Omit images. Retype all entries verbatim.

Scene comparison data:
+++
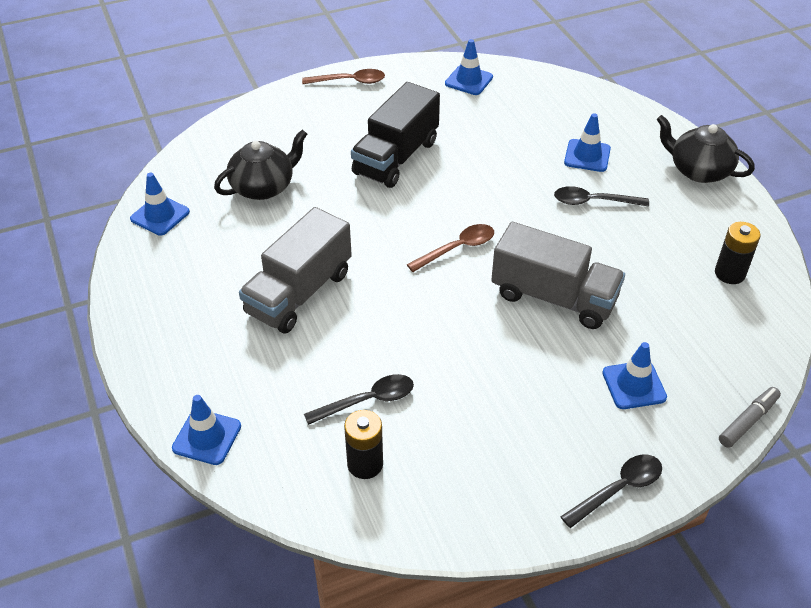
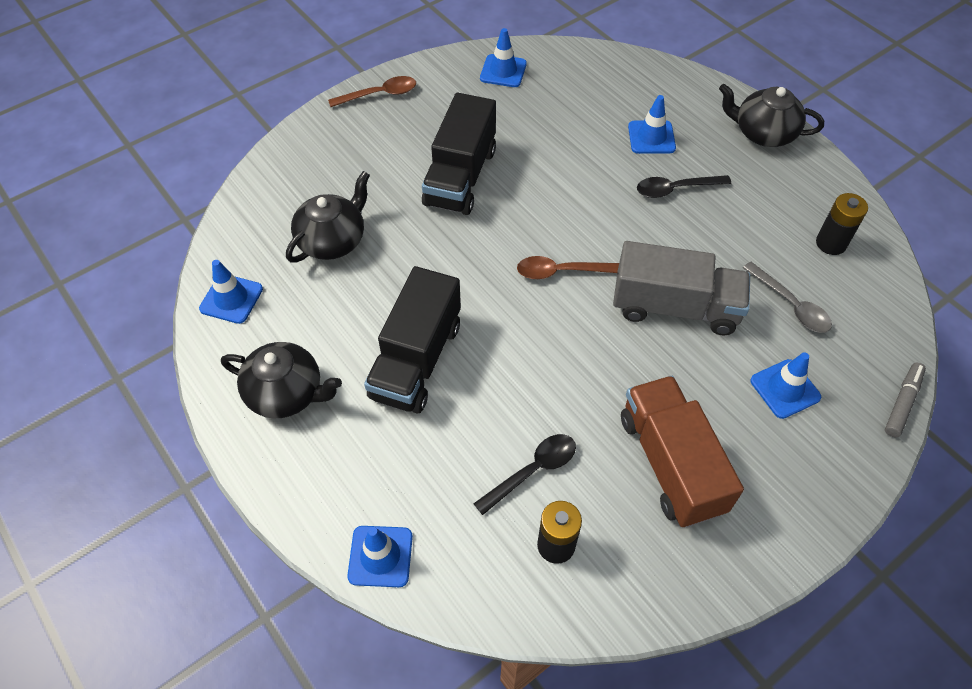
camera: 15 degrees left, 10 degrees up
(177, 296) = (286, 393): none -> black teapot
(299, 293) = (416, 360): grey truck -> black truck
(457, 248) = (560, 272): brown spoon -> brown spoon turned 135 degrees counterclockwise
(498, 423) = (671, 464): none -> brown truck
(618, 489) = (810, 509): black spoon -> none
(668, 317) = (791, 305): none -> grey spoon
+++
> _Output of the task_
camera: 15 degrees left, 10 degrees up
(177, 296) = (286, 393): none -> black teapot
(299, 293) = (416, 360): grey truck -> black truck
(457, 248) = (560, 272): brown spoon -> brown spoon turned 135 degrees counterclockwise
(498, 423) = (671, 464): none -> brown truck
(618, 489) = (810, 509): black spoon -> none
(668, 317) = (791, 305): none -> grey spoon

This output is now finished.